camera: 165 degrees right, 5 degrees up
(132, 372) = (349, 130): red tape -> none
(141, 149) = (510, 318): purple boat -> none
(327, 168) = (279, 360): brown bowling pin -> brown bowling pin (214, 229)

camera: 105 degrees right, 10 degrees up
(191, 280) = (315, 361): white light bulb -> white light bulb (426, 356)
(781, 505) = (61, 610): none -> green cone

━━━━━━

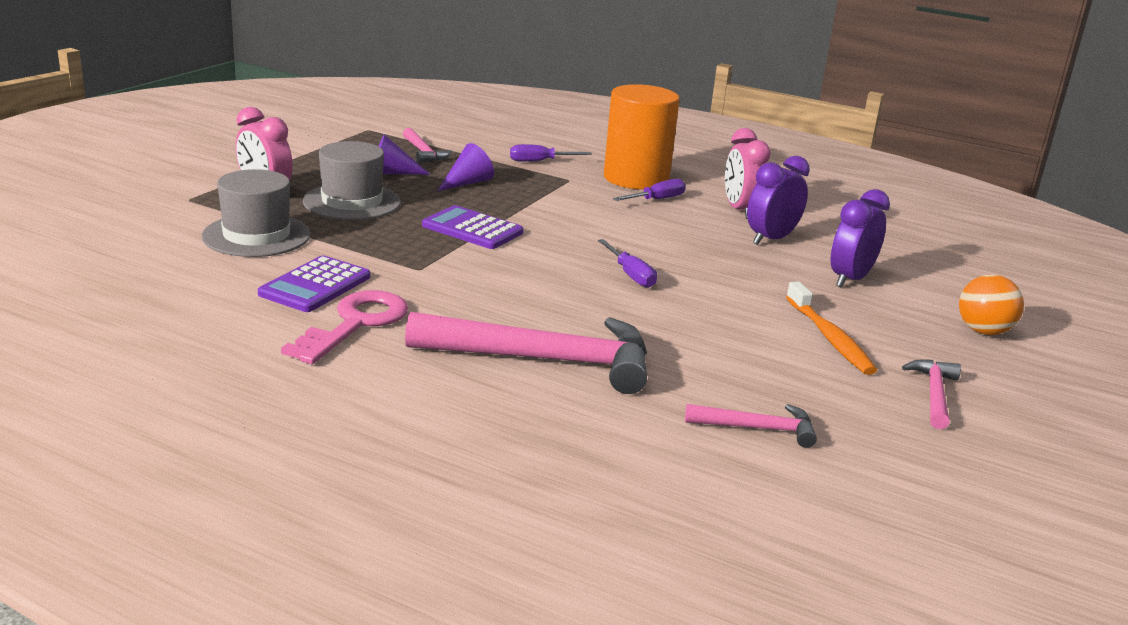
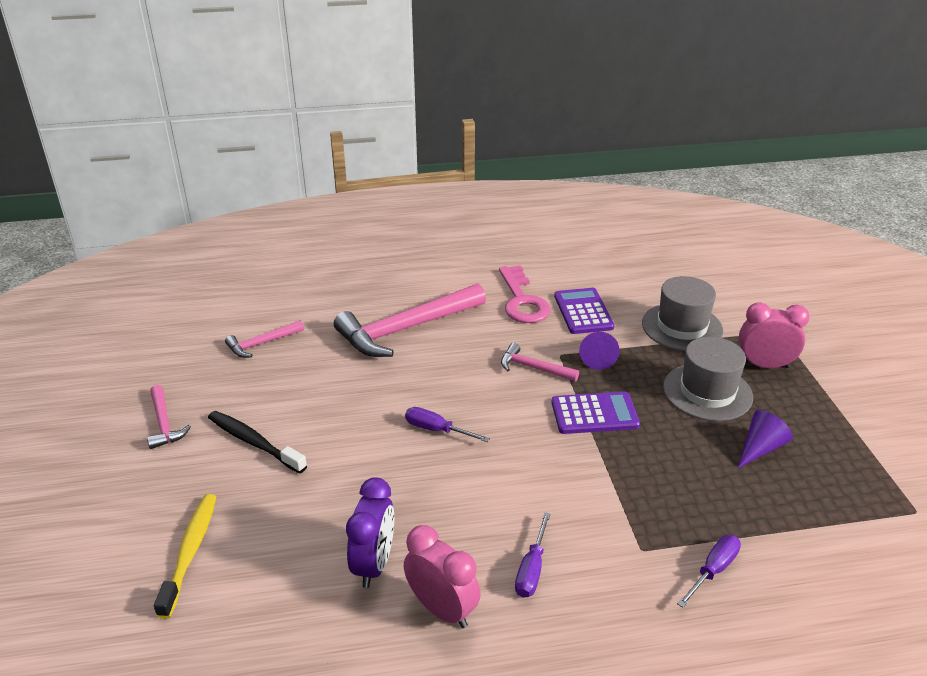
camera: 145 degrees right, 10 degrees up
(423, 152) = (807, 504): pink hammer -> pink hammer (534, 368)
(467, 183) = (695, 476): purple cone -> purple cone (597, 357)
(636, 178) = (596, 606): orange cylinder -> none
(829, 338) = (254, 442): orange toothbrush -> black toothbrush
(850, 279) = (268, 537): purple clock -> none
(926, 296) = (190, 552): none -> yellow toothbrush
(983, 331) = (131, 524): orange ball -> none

━━━━━━

In the listing above, find the line holding "camera: 145 degrees right, 10 degrees up" and the line holding "(926, 296) = (190, 552): none", then output those two lines and every line between them exactly.

camera: 145 degrees right, 10 degrees up
(423, 152) = (807, 504): pink hammer -> pink hammer (534, 368)
(467, 183) = (695, 476): purple cone -> purple cone (597, 357)
(636, 178) = (596, 606): orange cylinder -> none
(829, 338) = (254, 442): orange toothbrush -> black toothbrush
(850, 279) = (268, 537): purple clock -> none
(926, 296) = (190, 552): none -> yellow toothbrush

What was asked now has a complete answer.